Keep only the lines of the listing that include the word "brick", and copy them.

─── AVAILABLE RECORDS

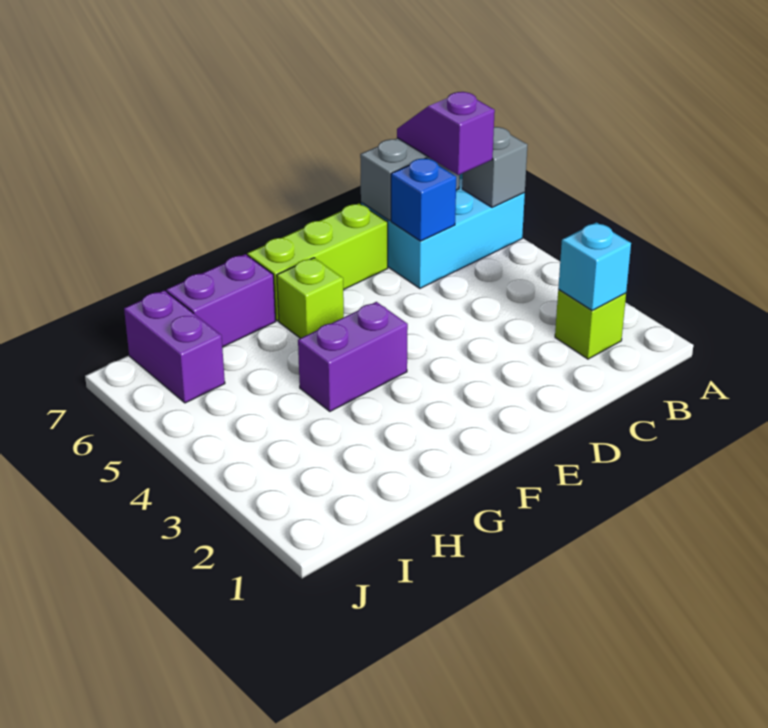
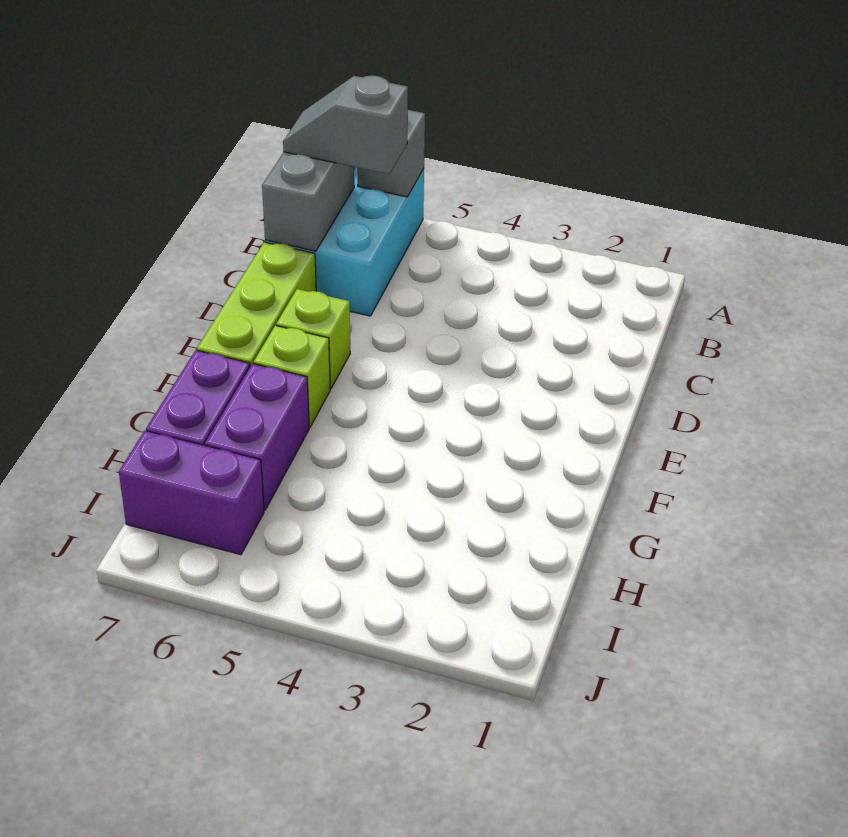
lime brick B2 level 1 -> lime brick E6 level 1
cyan brick B2 level 2 -> none
purple slope B6:B7 level 3 top 6 -> grey slope B6:B7 level 3 top 6
blue brick C6 level 2 -> none
purple brick F4:G4 level 1 -> purple brick G6:H6 level 1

──────

▶ EXERCISE RESULT
lime brick B2 level 1 -> lime brick E6 level 1
cyan brick B2 level 2 -> none
blue brick C6 level 2 -> none
purple brick F4:G4 level 1 -> purple brick G6:H6 level 1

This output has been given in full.